- **Activity**
Whenever the word "left" turns up in a line of the data below, copy that line.

- **Information shown**
%%

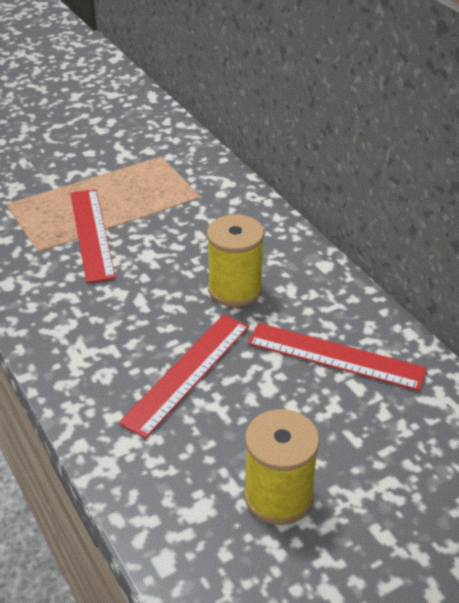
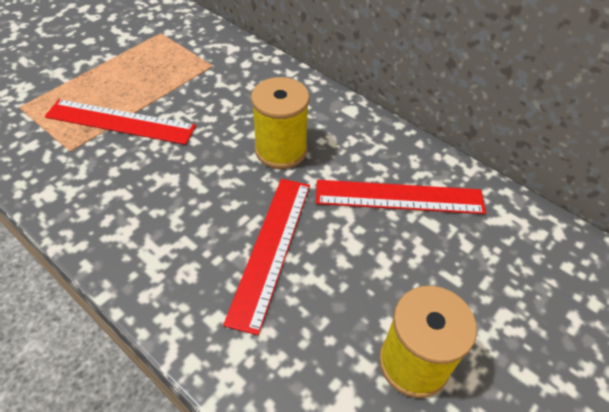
camera: 20 degrees left, 10 degrees up
(92, 233) = (120, 121): red ruler -> red ruler turned 45 degrees counterclockwise

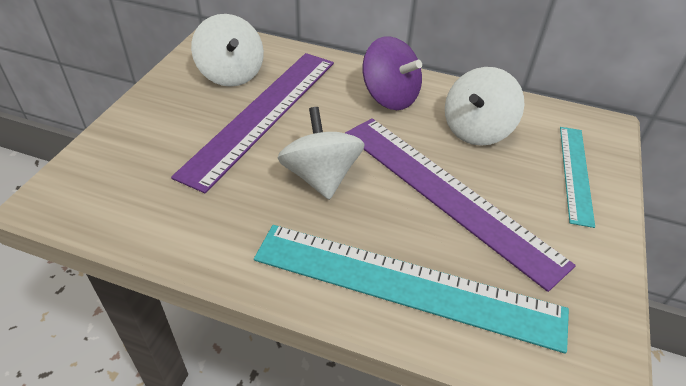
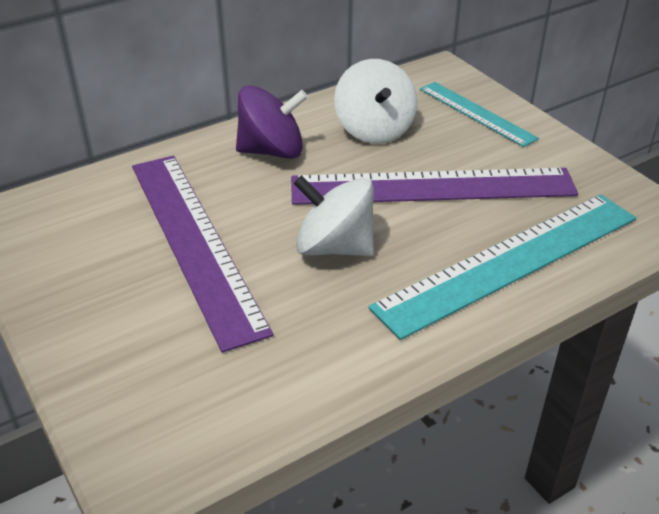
camera: 50 degrees left, 5 degrees down
(231, 74) = (93, 234): white spinning top -> none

%%

- **The answer**
camera: 20 degrees left, 10 degrees up
camera: 50 degrees left, 5 degrees down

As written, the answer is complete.